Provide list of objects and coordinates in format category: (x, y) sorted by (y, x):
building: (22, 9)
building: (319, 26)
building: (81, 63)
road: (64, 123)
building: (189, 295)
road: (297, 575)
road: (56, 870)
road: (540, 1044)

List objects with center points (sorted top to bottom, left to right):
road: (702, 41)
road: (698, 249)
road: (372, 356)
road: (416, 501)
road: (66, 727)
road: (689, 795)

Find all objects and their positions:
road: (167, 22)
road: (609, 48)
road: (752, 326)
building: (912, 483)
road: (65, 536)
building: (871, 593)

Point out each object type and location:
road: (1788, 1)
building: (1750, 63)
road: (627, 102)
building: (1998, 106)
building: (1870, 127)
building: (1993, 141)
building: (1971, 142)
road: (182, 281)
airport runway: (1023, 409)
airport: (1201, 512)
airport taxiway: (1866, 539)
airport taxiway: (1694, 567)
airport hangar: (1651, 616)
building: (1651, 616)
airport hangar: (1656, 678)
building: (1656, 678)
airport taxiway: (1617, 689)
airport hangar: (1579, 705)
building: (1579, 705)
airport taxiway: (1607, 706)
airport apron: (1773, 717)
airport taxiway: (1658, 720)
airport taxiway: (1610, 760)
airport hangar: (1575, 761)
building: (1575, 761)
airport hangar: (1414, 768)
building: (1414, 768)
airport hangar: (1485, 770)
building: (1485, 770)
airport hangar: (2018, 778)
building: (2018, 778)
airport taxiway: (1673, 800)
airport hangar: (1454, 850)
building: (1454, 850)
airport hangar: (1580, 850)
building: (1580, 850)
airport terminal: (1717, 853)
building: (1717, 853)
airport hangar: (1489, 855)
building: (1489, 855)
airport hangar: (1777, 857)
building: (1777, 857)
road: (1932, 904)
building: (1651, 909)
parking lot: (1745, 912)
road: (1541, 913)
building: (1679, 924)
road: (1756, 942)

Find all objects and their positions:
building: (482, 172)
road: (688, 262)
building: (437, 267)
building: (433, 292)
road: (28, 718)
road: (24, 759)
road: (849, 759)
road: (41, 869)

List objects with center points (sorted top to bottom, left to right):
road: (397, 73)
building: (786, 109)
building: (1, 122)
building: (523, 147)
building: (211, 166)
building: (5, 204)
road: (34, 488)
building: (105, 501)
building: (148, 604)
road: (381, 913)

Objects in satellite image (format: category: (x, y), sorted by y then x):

========

What you are asked to do - What's required is that all of the material be returned exactly.

Response area -
Provide list of objects and coordinates in format category: (x, y) sorted by (y, x):
building: (22, 9)
building: (319, 26)
building: (81, 63)
road: (64, 123)
building: (189, 295)
road: (297, 575)
road: (56, 870)
road: (540, 1044)

List objects with center points (sorted top to bottom, left to right):
road: (702, 41)
road: (698, 249)
road: (372, 356)
road: (416, 501)
road: (66, 727)
road: (689, 795)

Find all objects and their positions:
road: (167, 22)
road: (609, 48)
road: (752, 326)
building: (912, 483)
road: (65, 536)
building: (871, 593)

Point out each object type and location:
road: (1788, 1)
building: (1750, 63)
road: (627, 102)
building: (1998, 106)
building: (1870, 127)
building: (1993, 141)
building: (1971, 142)
road: (182, 281)
airport runway: (1023, 409)
airport: (1201, 512)
airport taxiway: (1866, 539)
airport taxiway: (1694, 567)
airport hangar: (1651, 616)
building: (1651, 616)
airport hangar: (1656, 678)
building: (1656, 678)
airport taxiway: (1617, 689)
airport hangar: (1579, 705)
building: (1579, 705)
airport taxiway: (1607, 706)
airport apron: (1773, 717)
airport taxiway: (1658, 720)
airport taxiway: (1610, 760)
airport hangar: (1575, 761)
building: (1575, 761)
airport hangar: (1414, 768)
building: (1414, 768)
airport hangar: (1485, 770)
building: (1485, 770)
airport hangar: (2018, 778)
building: (2018, 778)
airport taxiway: (1673, 800)
airport hangar: (1454, 850)
building: (1454, 850)
airport hangar: (1580, 850)
building: (1580, 850)
airport terminal: (1717, 853)
building: (1717, 853)
airport hangar: (1489, 855)
building: (1489, 855)
airport hangar: (1777, 857)
building: (1777, 857)
road: (1932, 904)
building: (1651, 909)
parking lot: (1745, 912)
road: (1541, 913)
building: (1679, 924)
road: (1756, 942)

Find all objects and their positions:
building: (482, 172)
road: (688, 262)
building: (437, 267)
building: (433, 292)
road: (28, 718)
road: (24, 759)
road: (849, 759)
road: (41, 869)

List objects with center points (sorted top to bottom, left to right):
road: (397, 73)
building: (786, 109)
building: (1, 122)
building: (523, 147)
building: (211, 166)
building: (5, 204)
road: (34, 488)
building: (105, 501)
building: (148, 604)
road: (381, 913)

Objects in satellite image (format: category: (x, y), sorted by y then x):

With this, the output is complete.